**EXERCISE DIRECTIONS:**
Could you output the entries that follow exactly, omitting any pictures they contain?
(Beginning of RAW DATA)
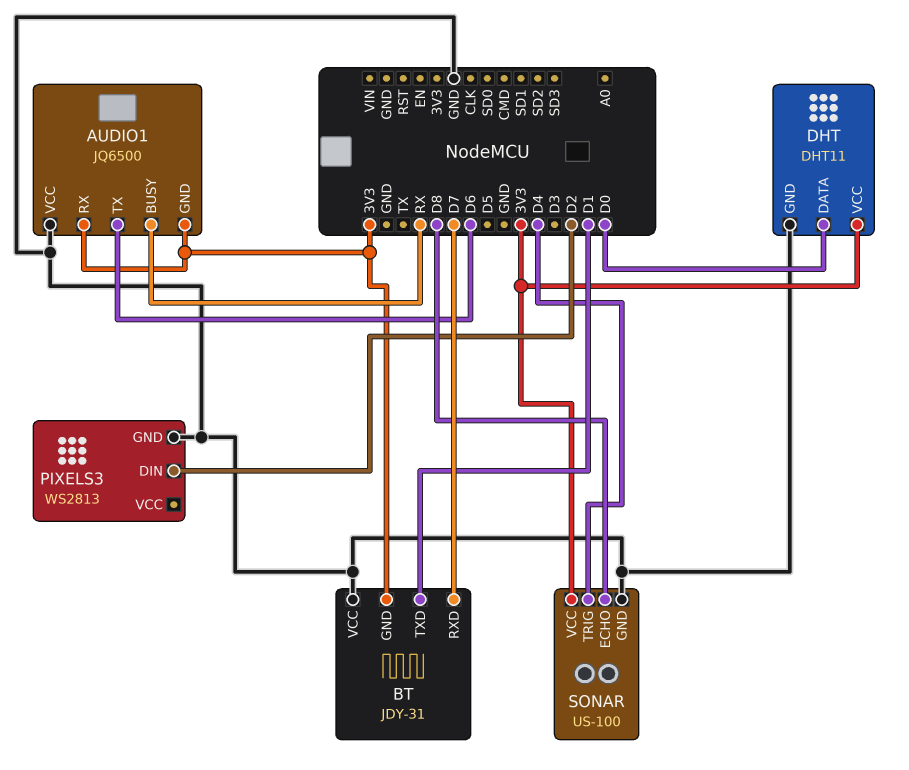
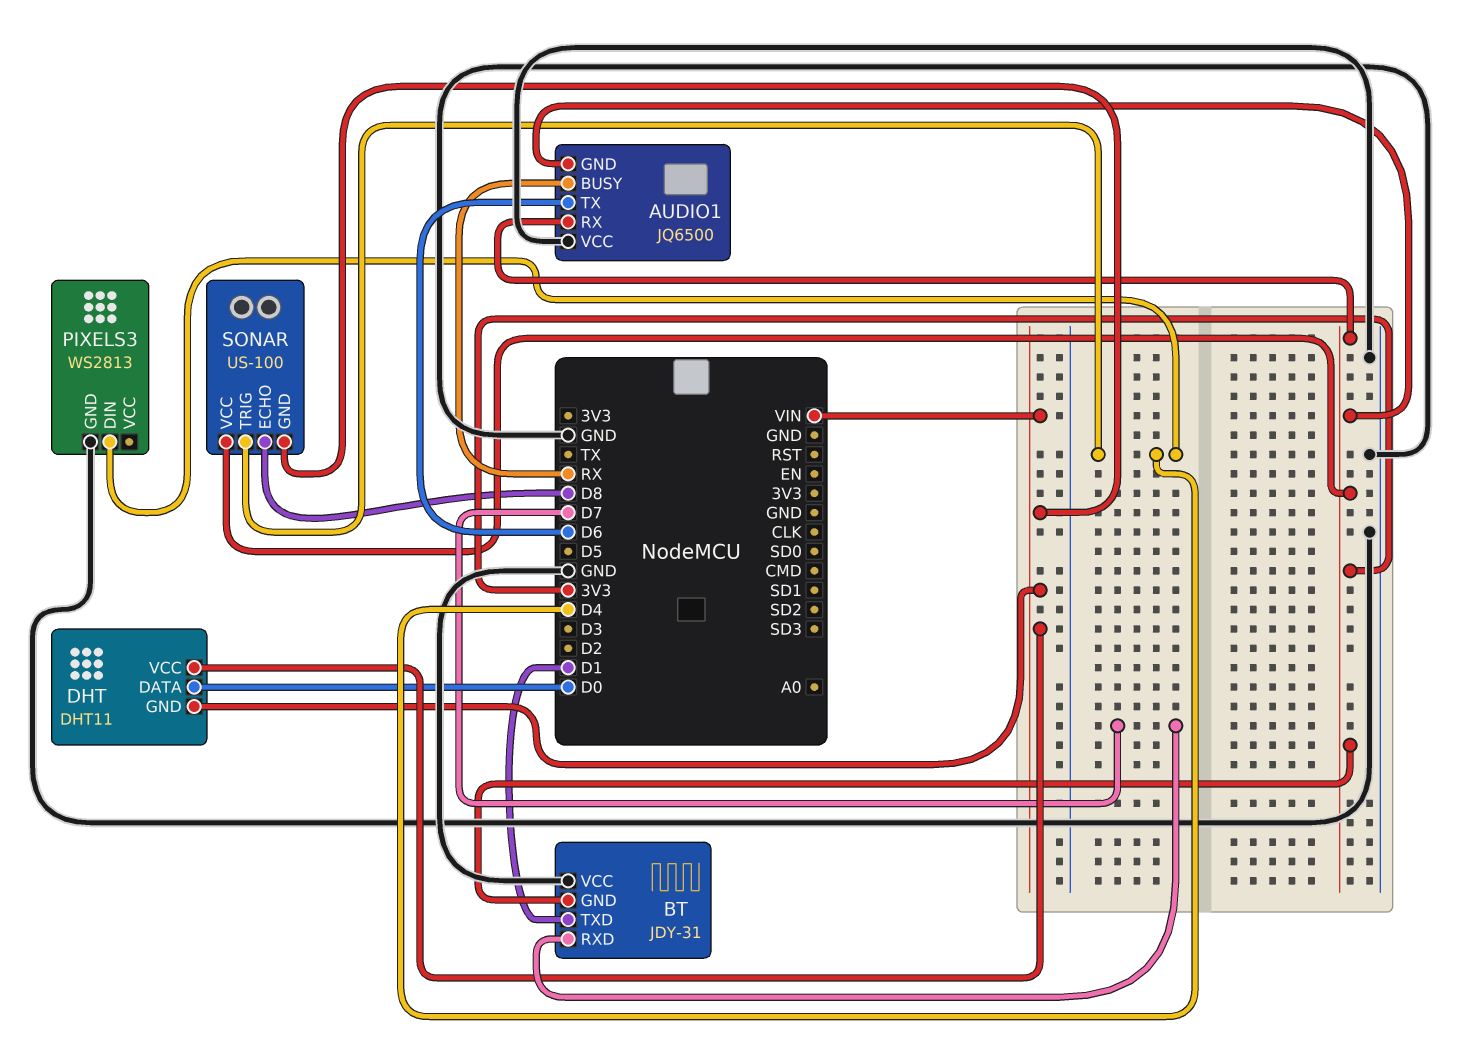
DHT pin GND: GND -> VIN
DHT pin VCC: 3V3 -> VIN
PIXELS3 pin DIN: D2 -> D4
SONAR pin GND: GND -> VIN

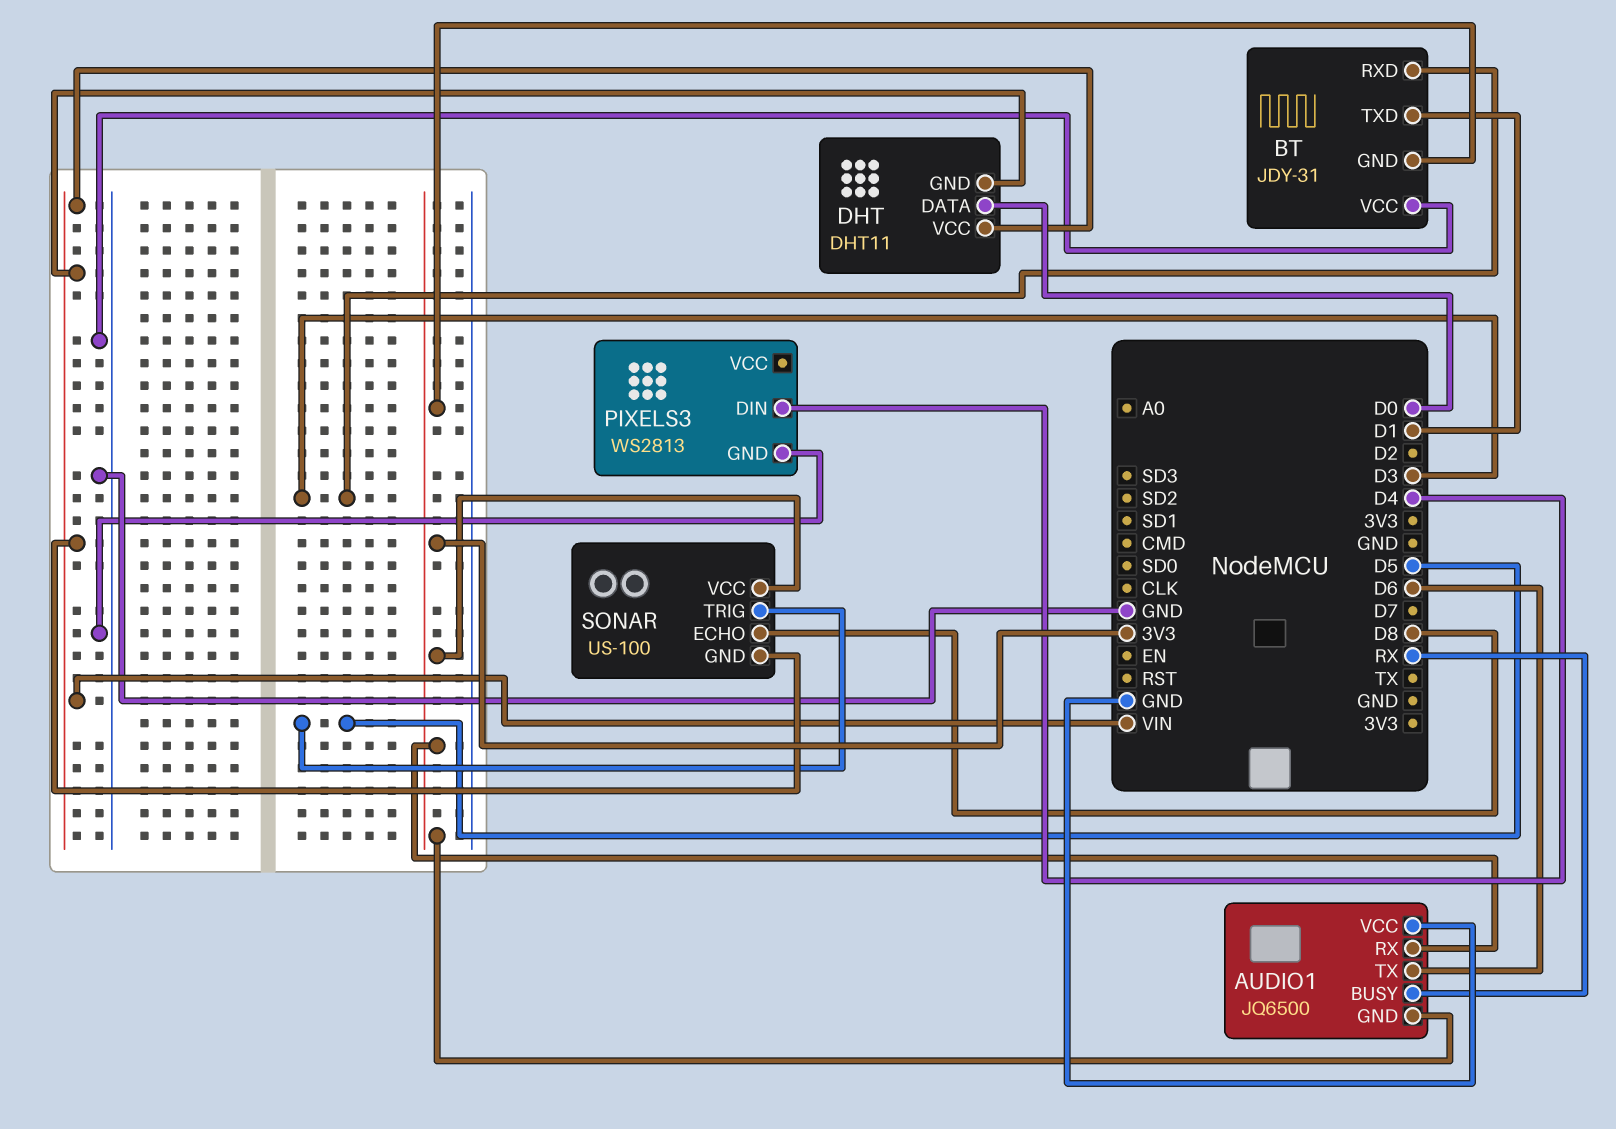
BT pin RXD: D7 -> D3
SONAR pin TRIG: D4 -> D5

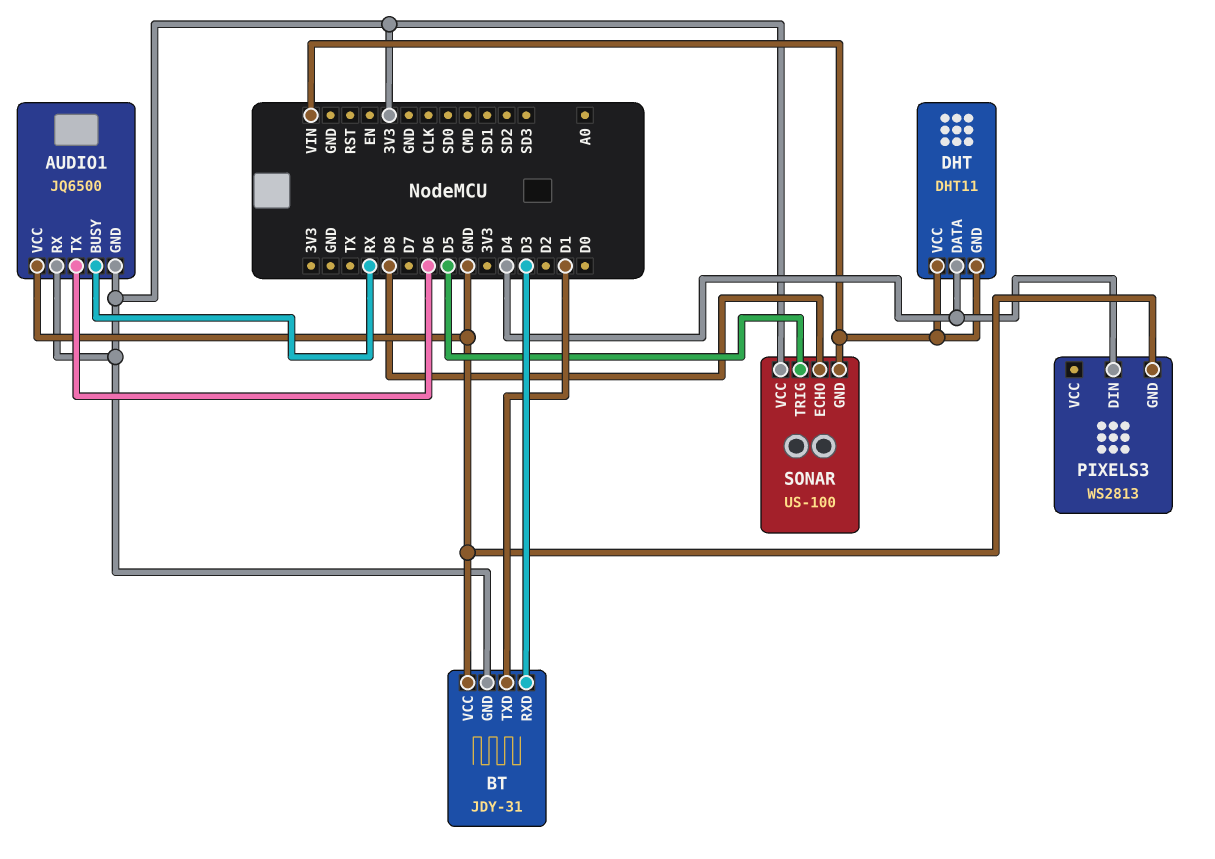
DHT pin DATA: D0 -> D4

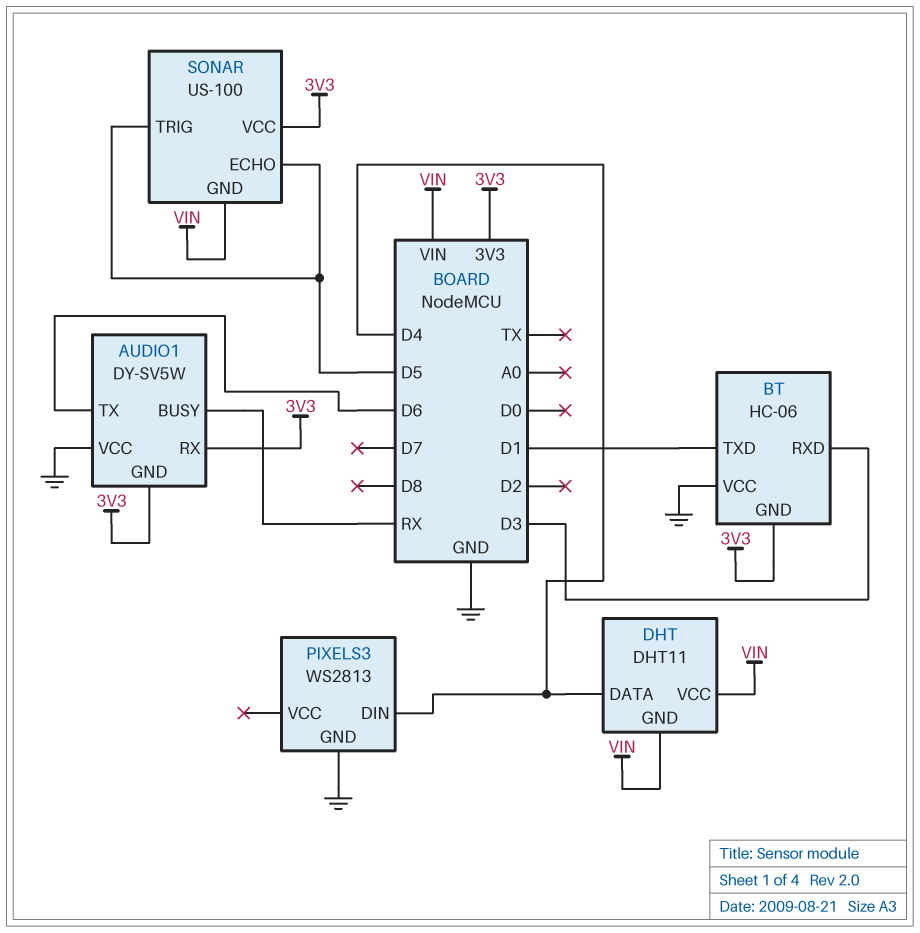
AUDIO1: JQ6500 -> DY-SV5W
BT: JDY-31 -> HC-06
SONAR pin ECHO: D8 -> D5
(End of RAW DATA)
**RESPONSE BOX:**
DHT pin GND: GND -> VIN
DHT pin VCC: 3V3 -> VIN
PIXELS3 pin DIN: D2 -> D4
SONAR pin GND: GND -> VIN

BT pin RXD: D7 -> D3
SONAR pin TRIG: D4 -> D5

DHT pin DATA: D0 -> D4

AUDIO1: JQ6500 -> DY-SV5W
BT: JDY-31 -> HC-06
SONAR pin ECHO: D8 -> D5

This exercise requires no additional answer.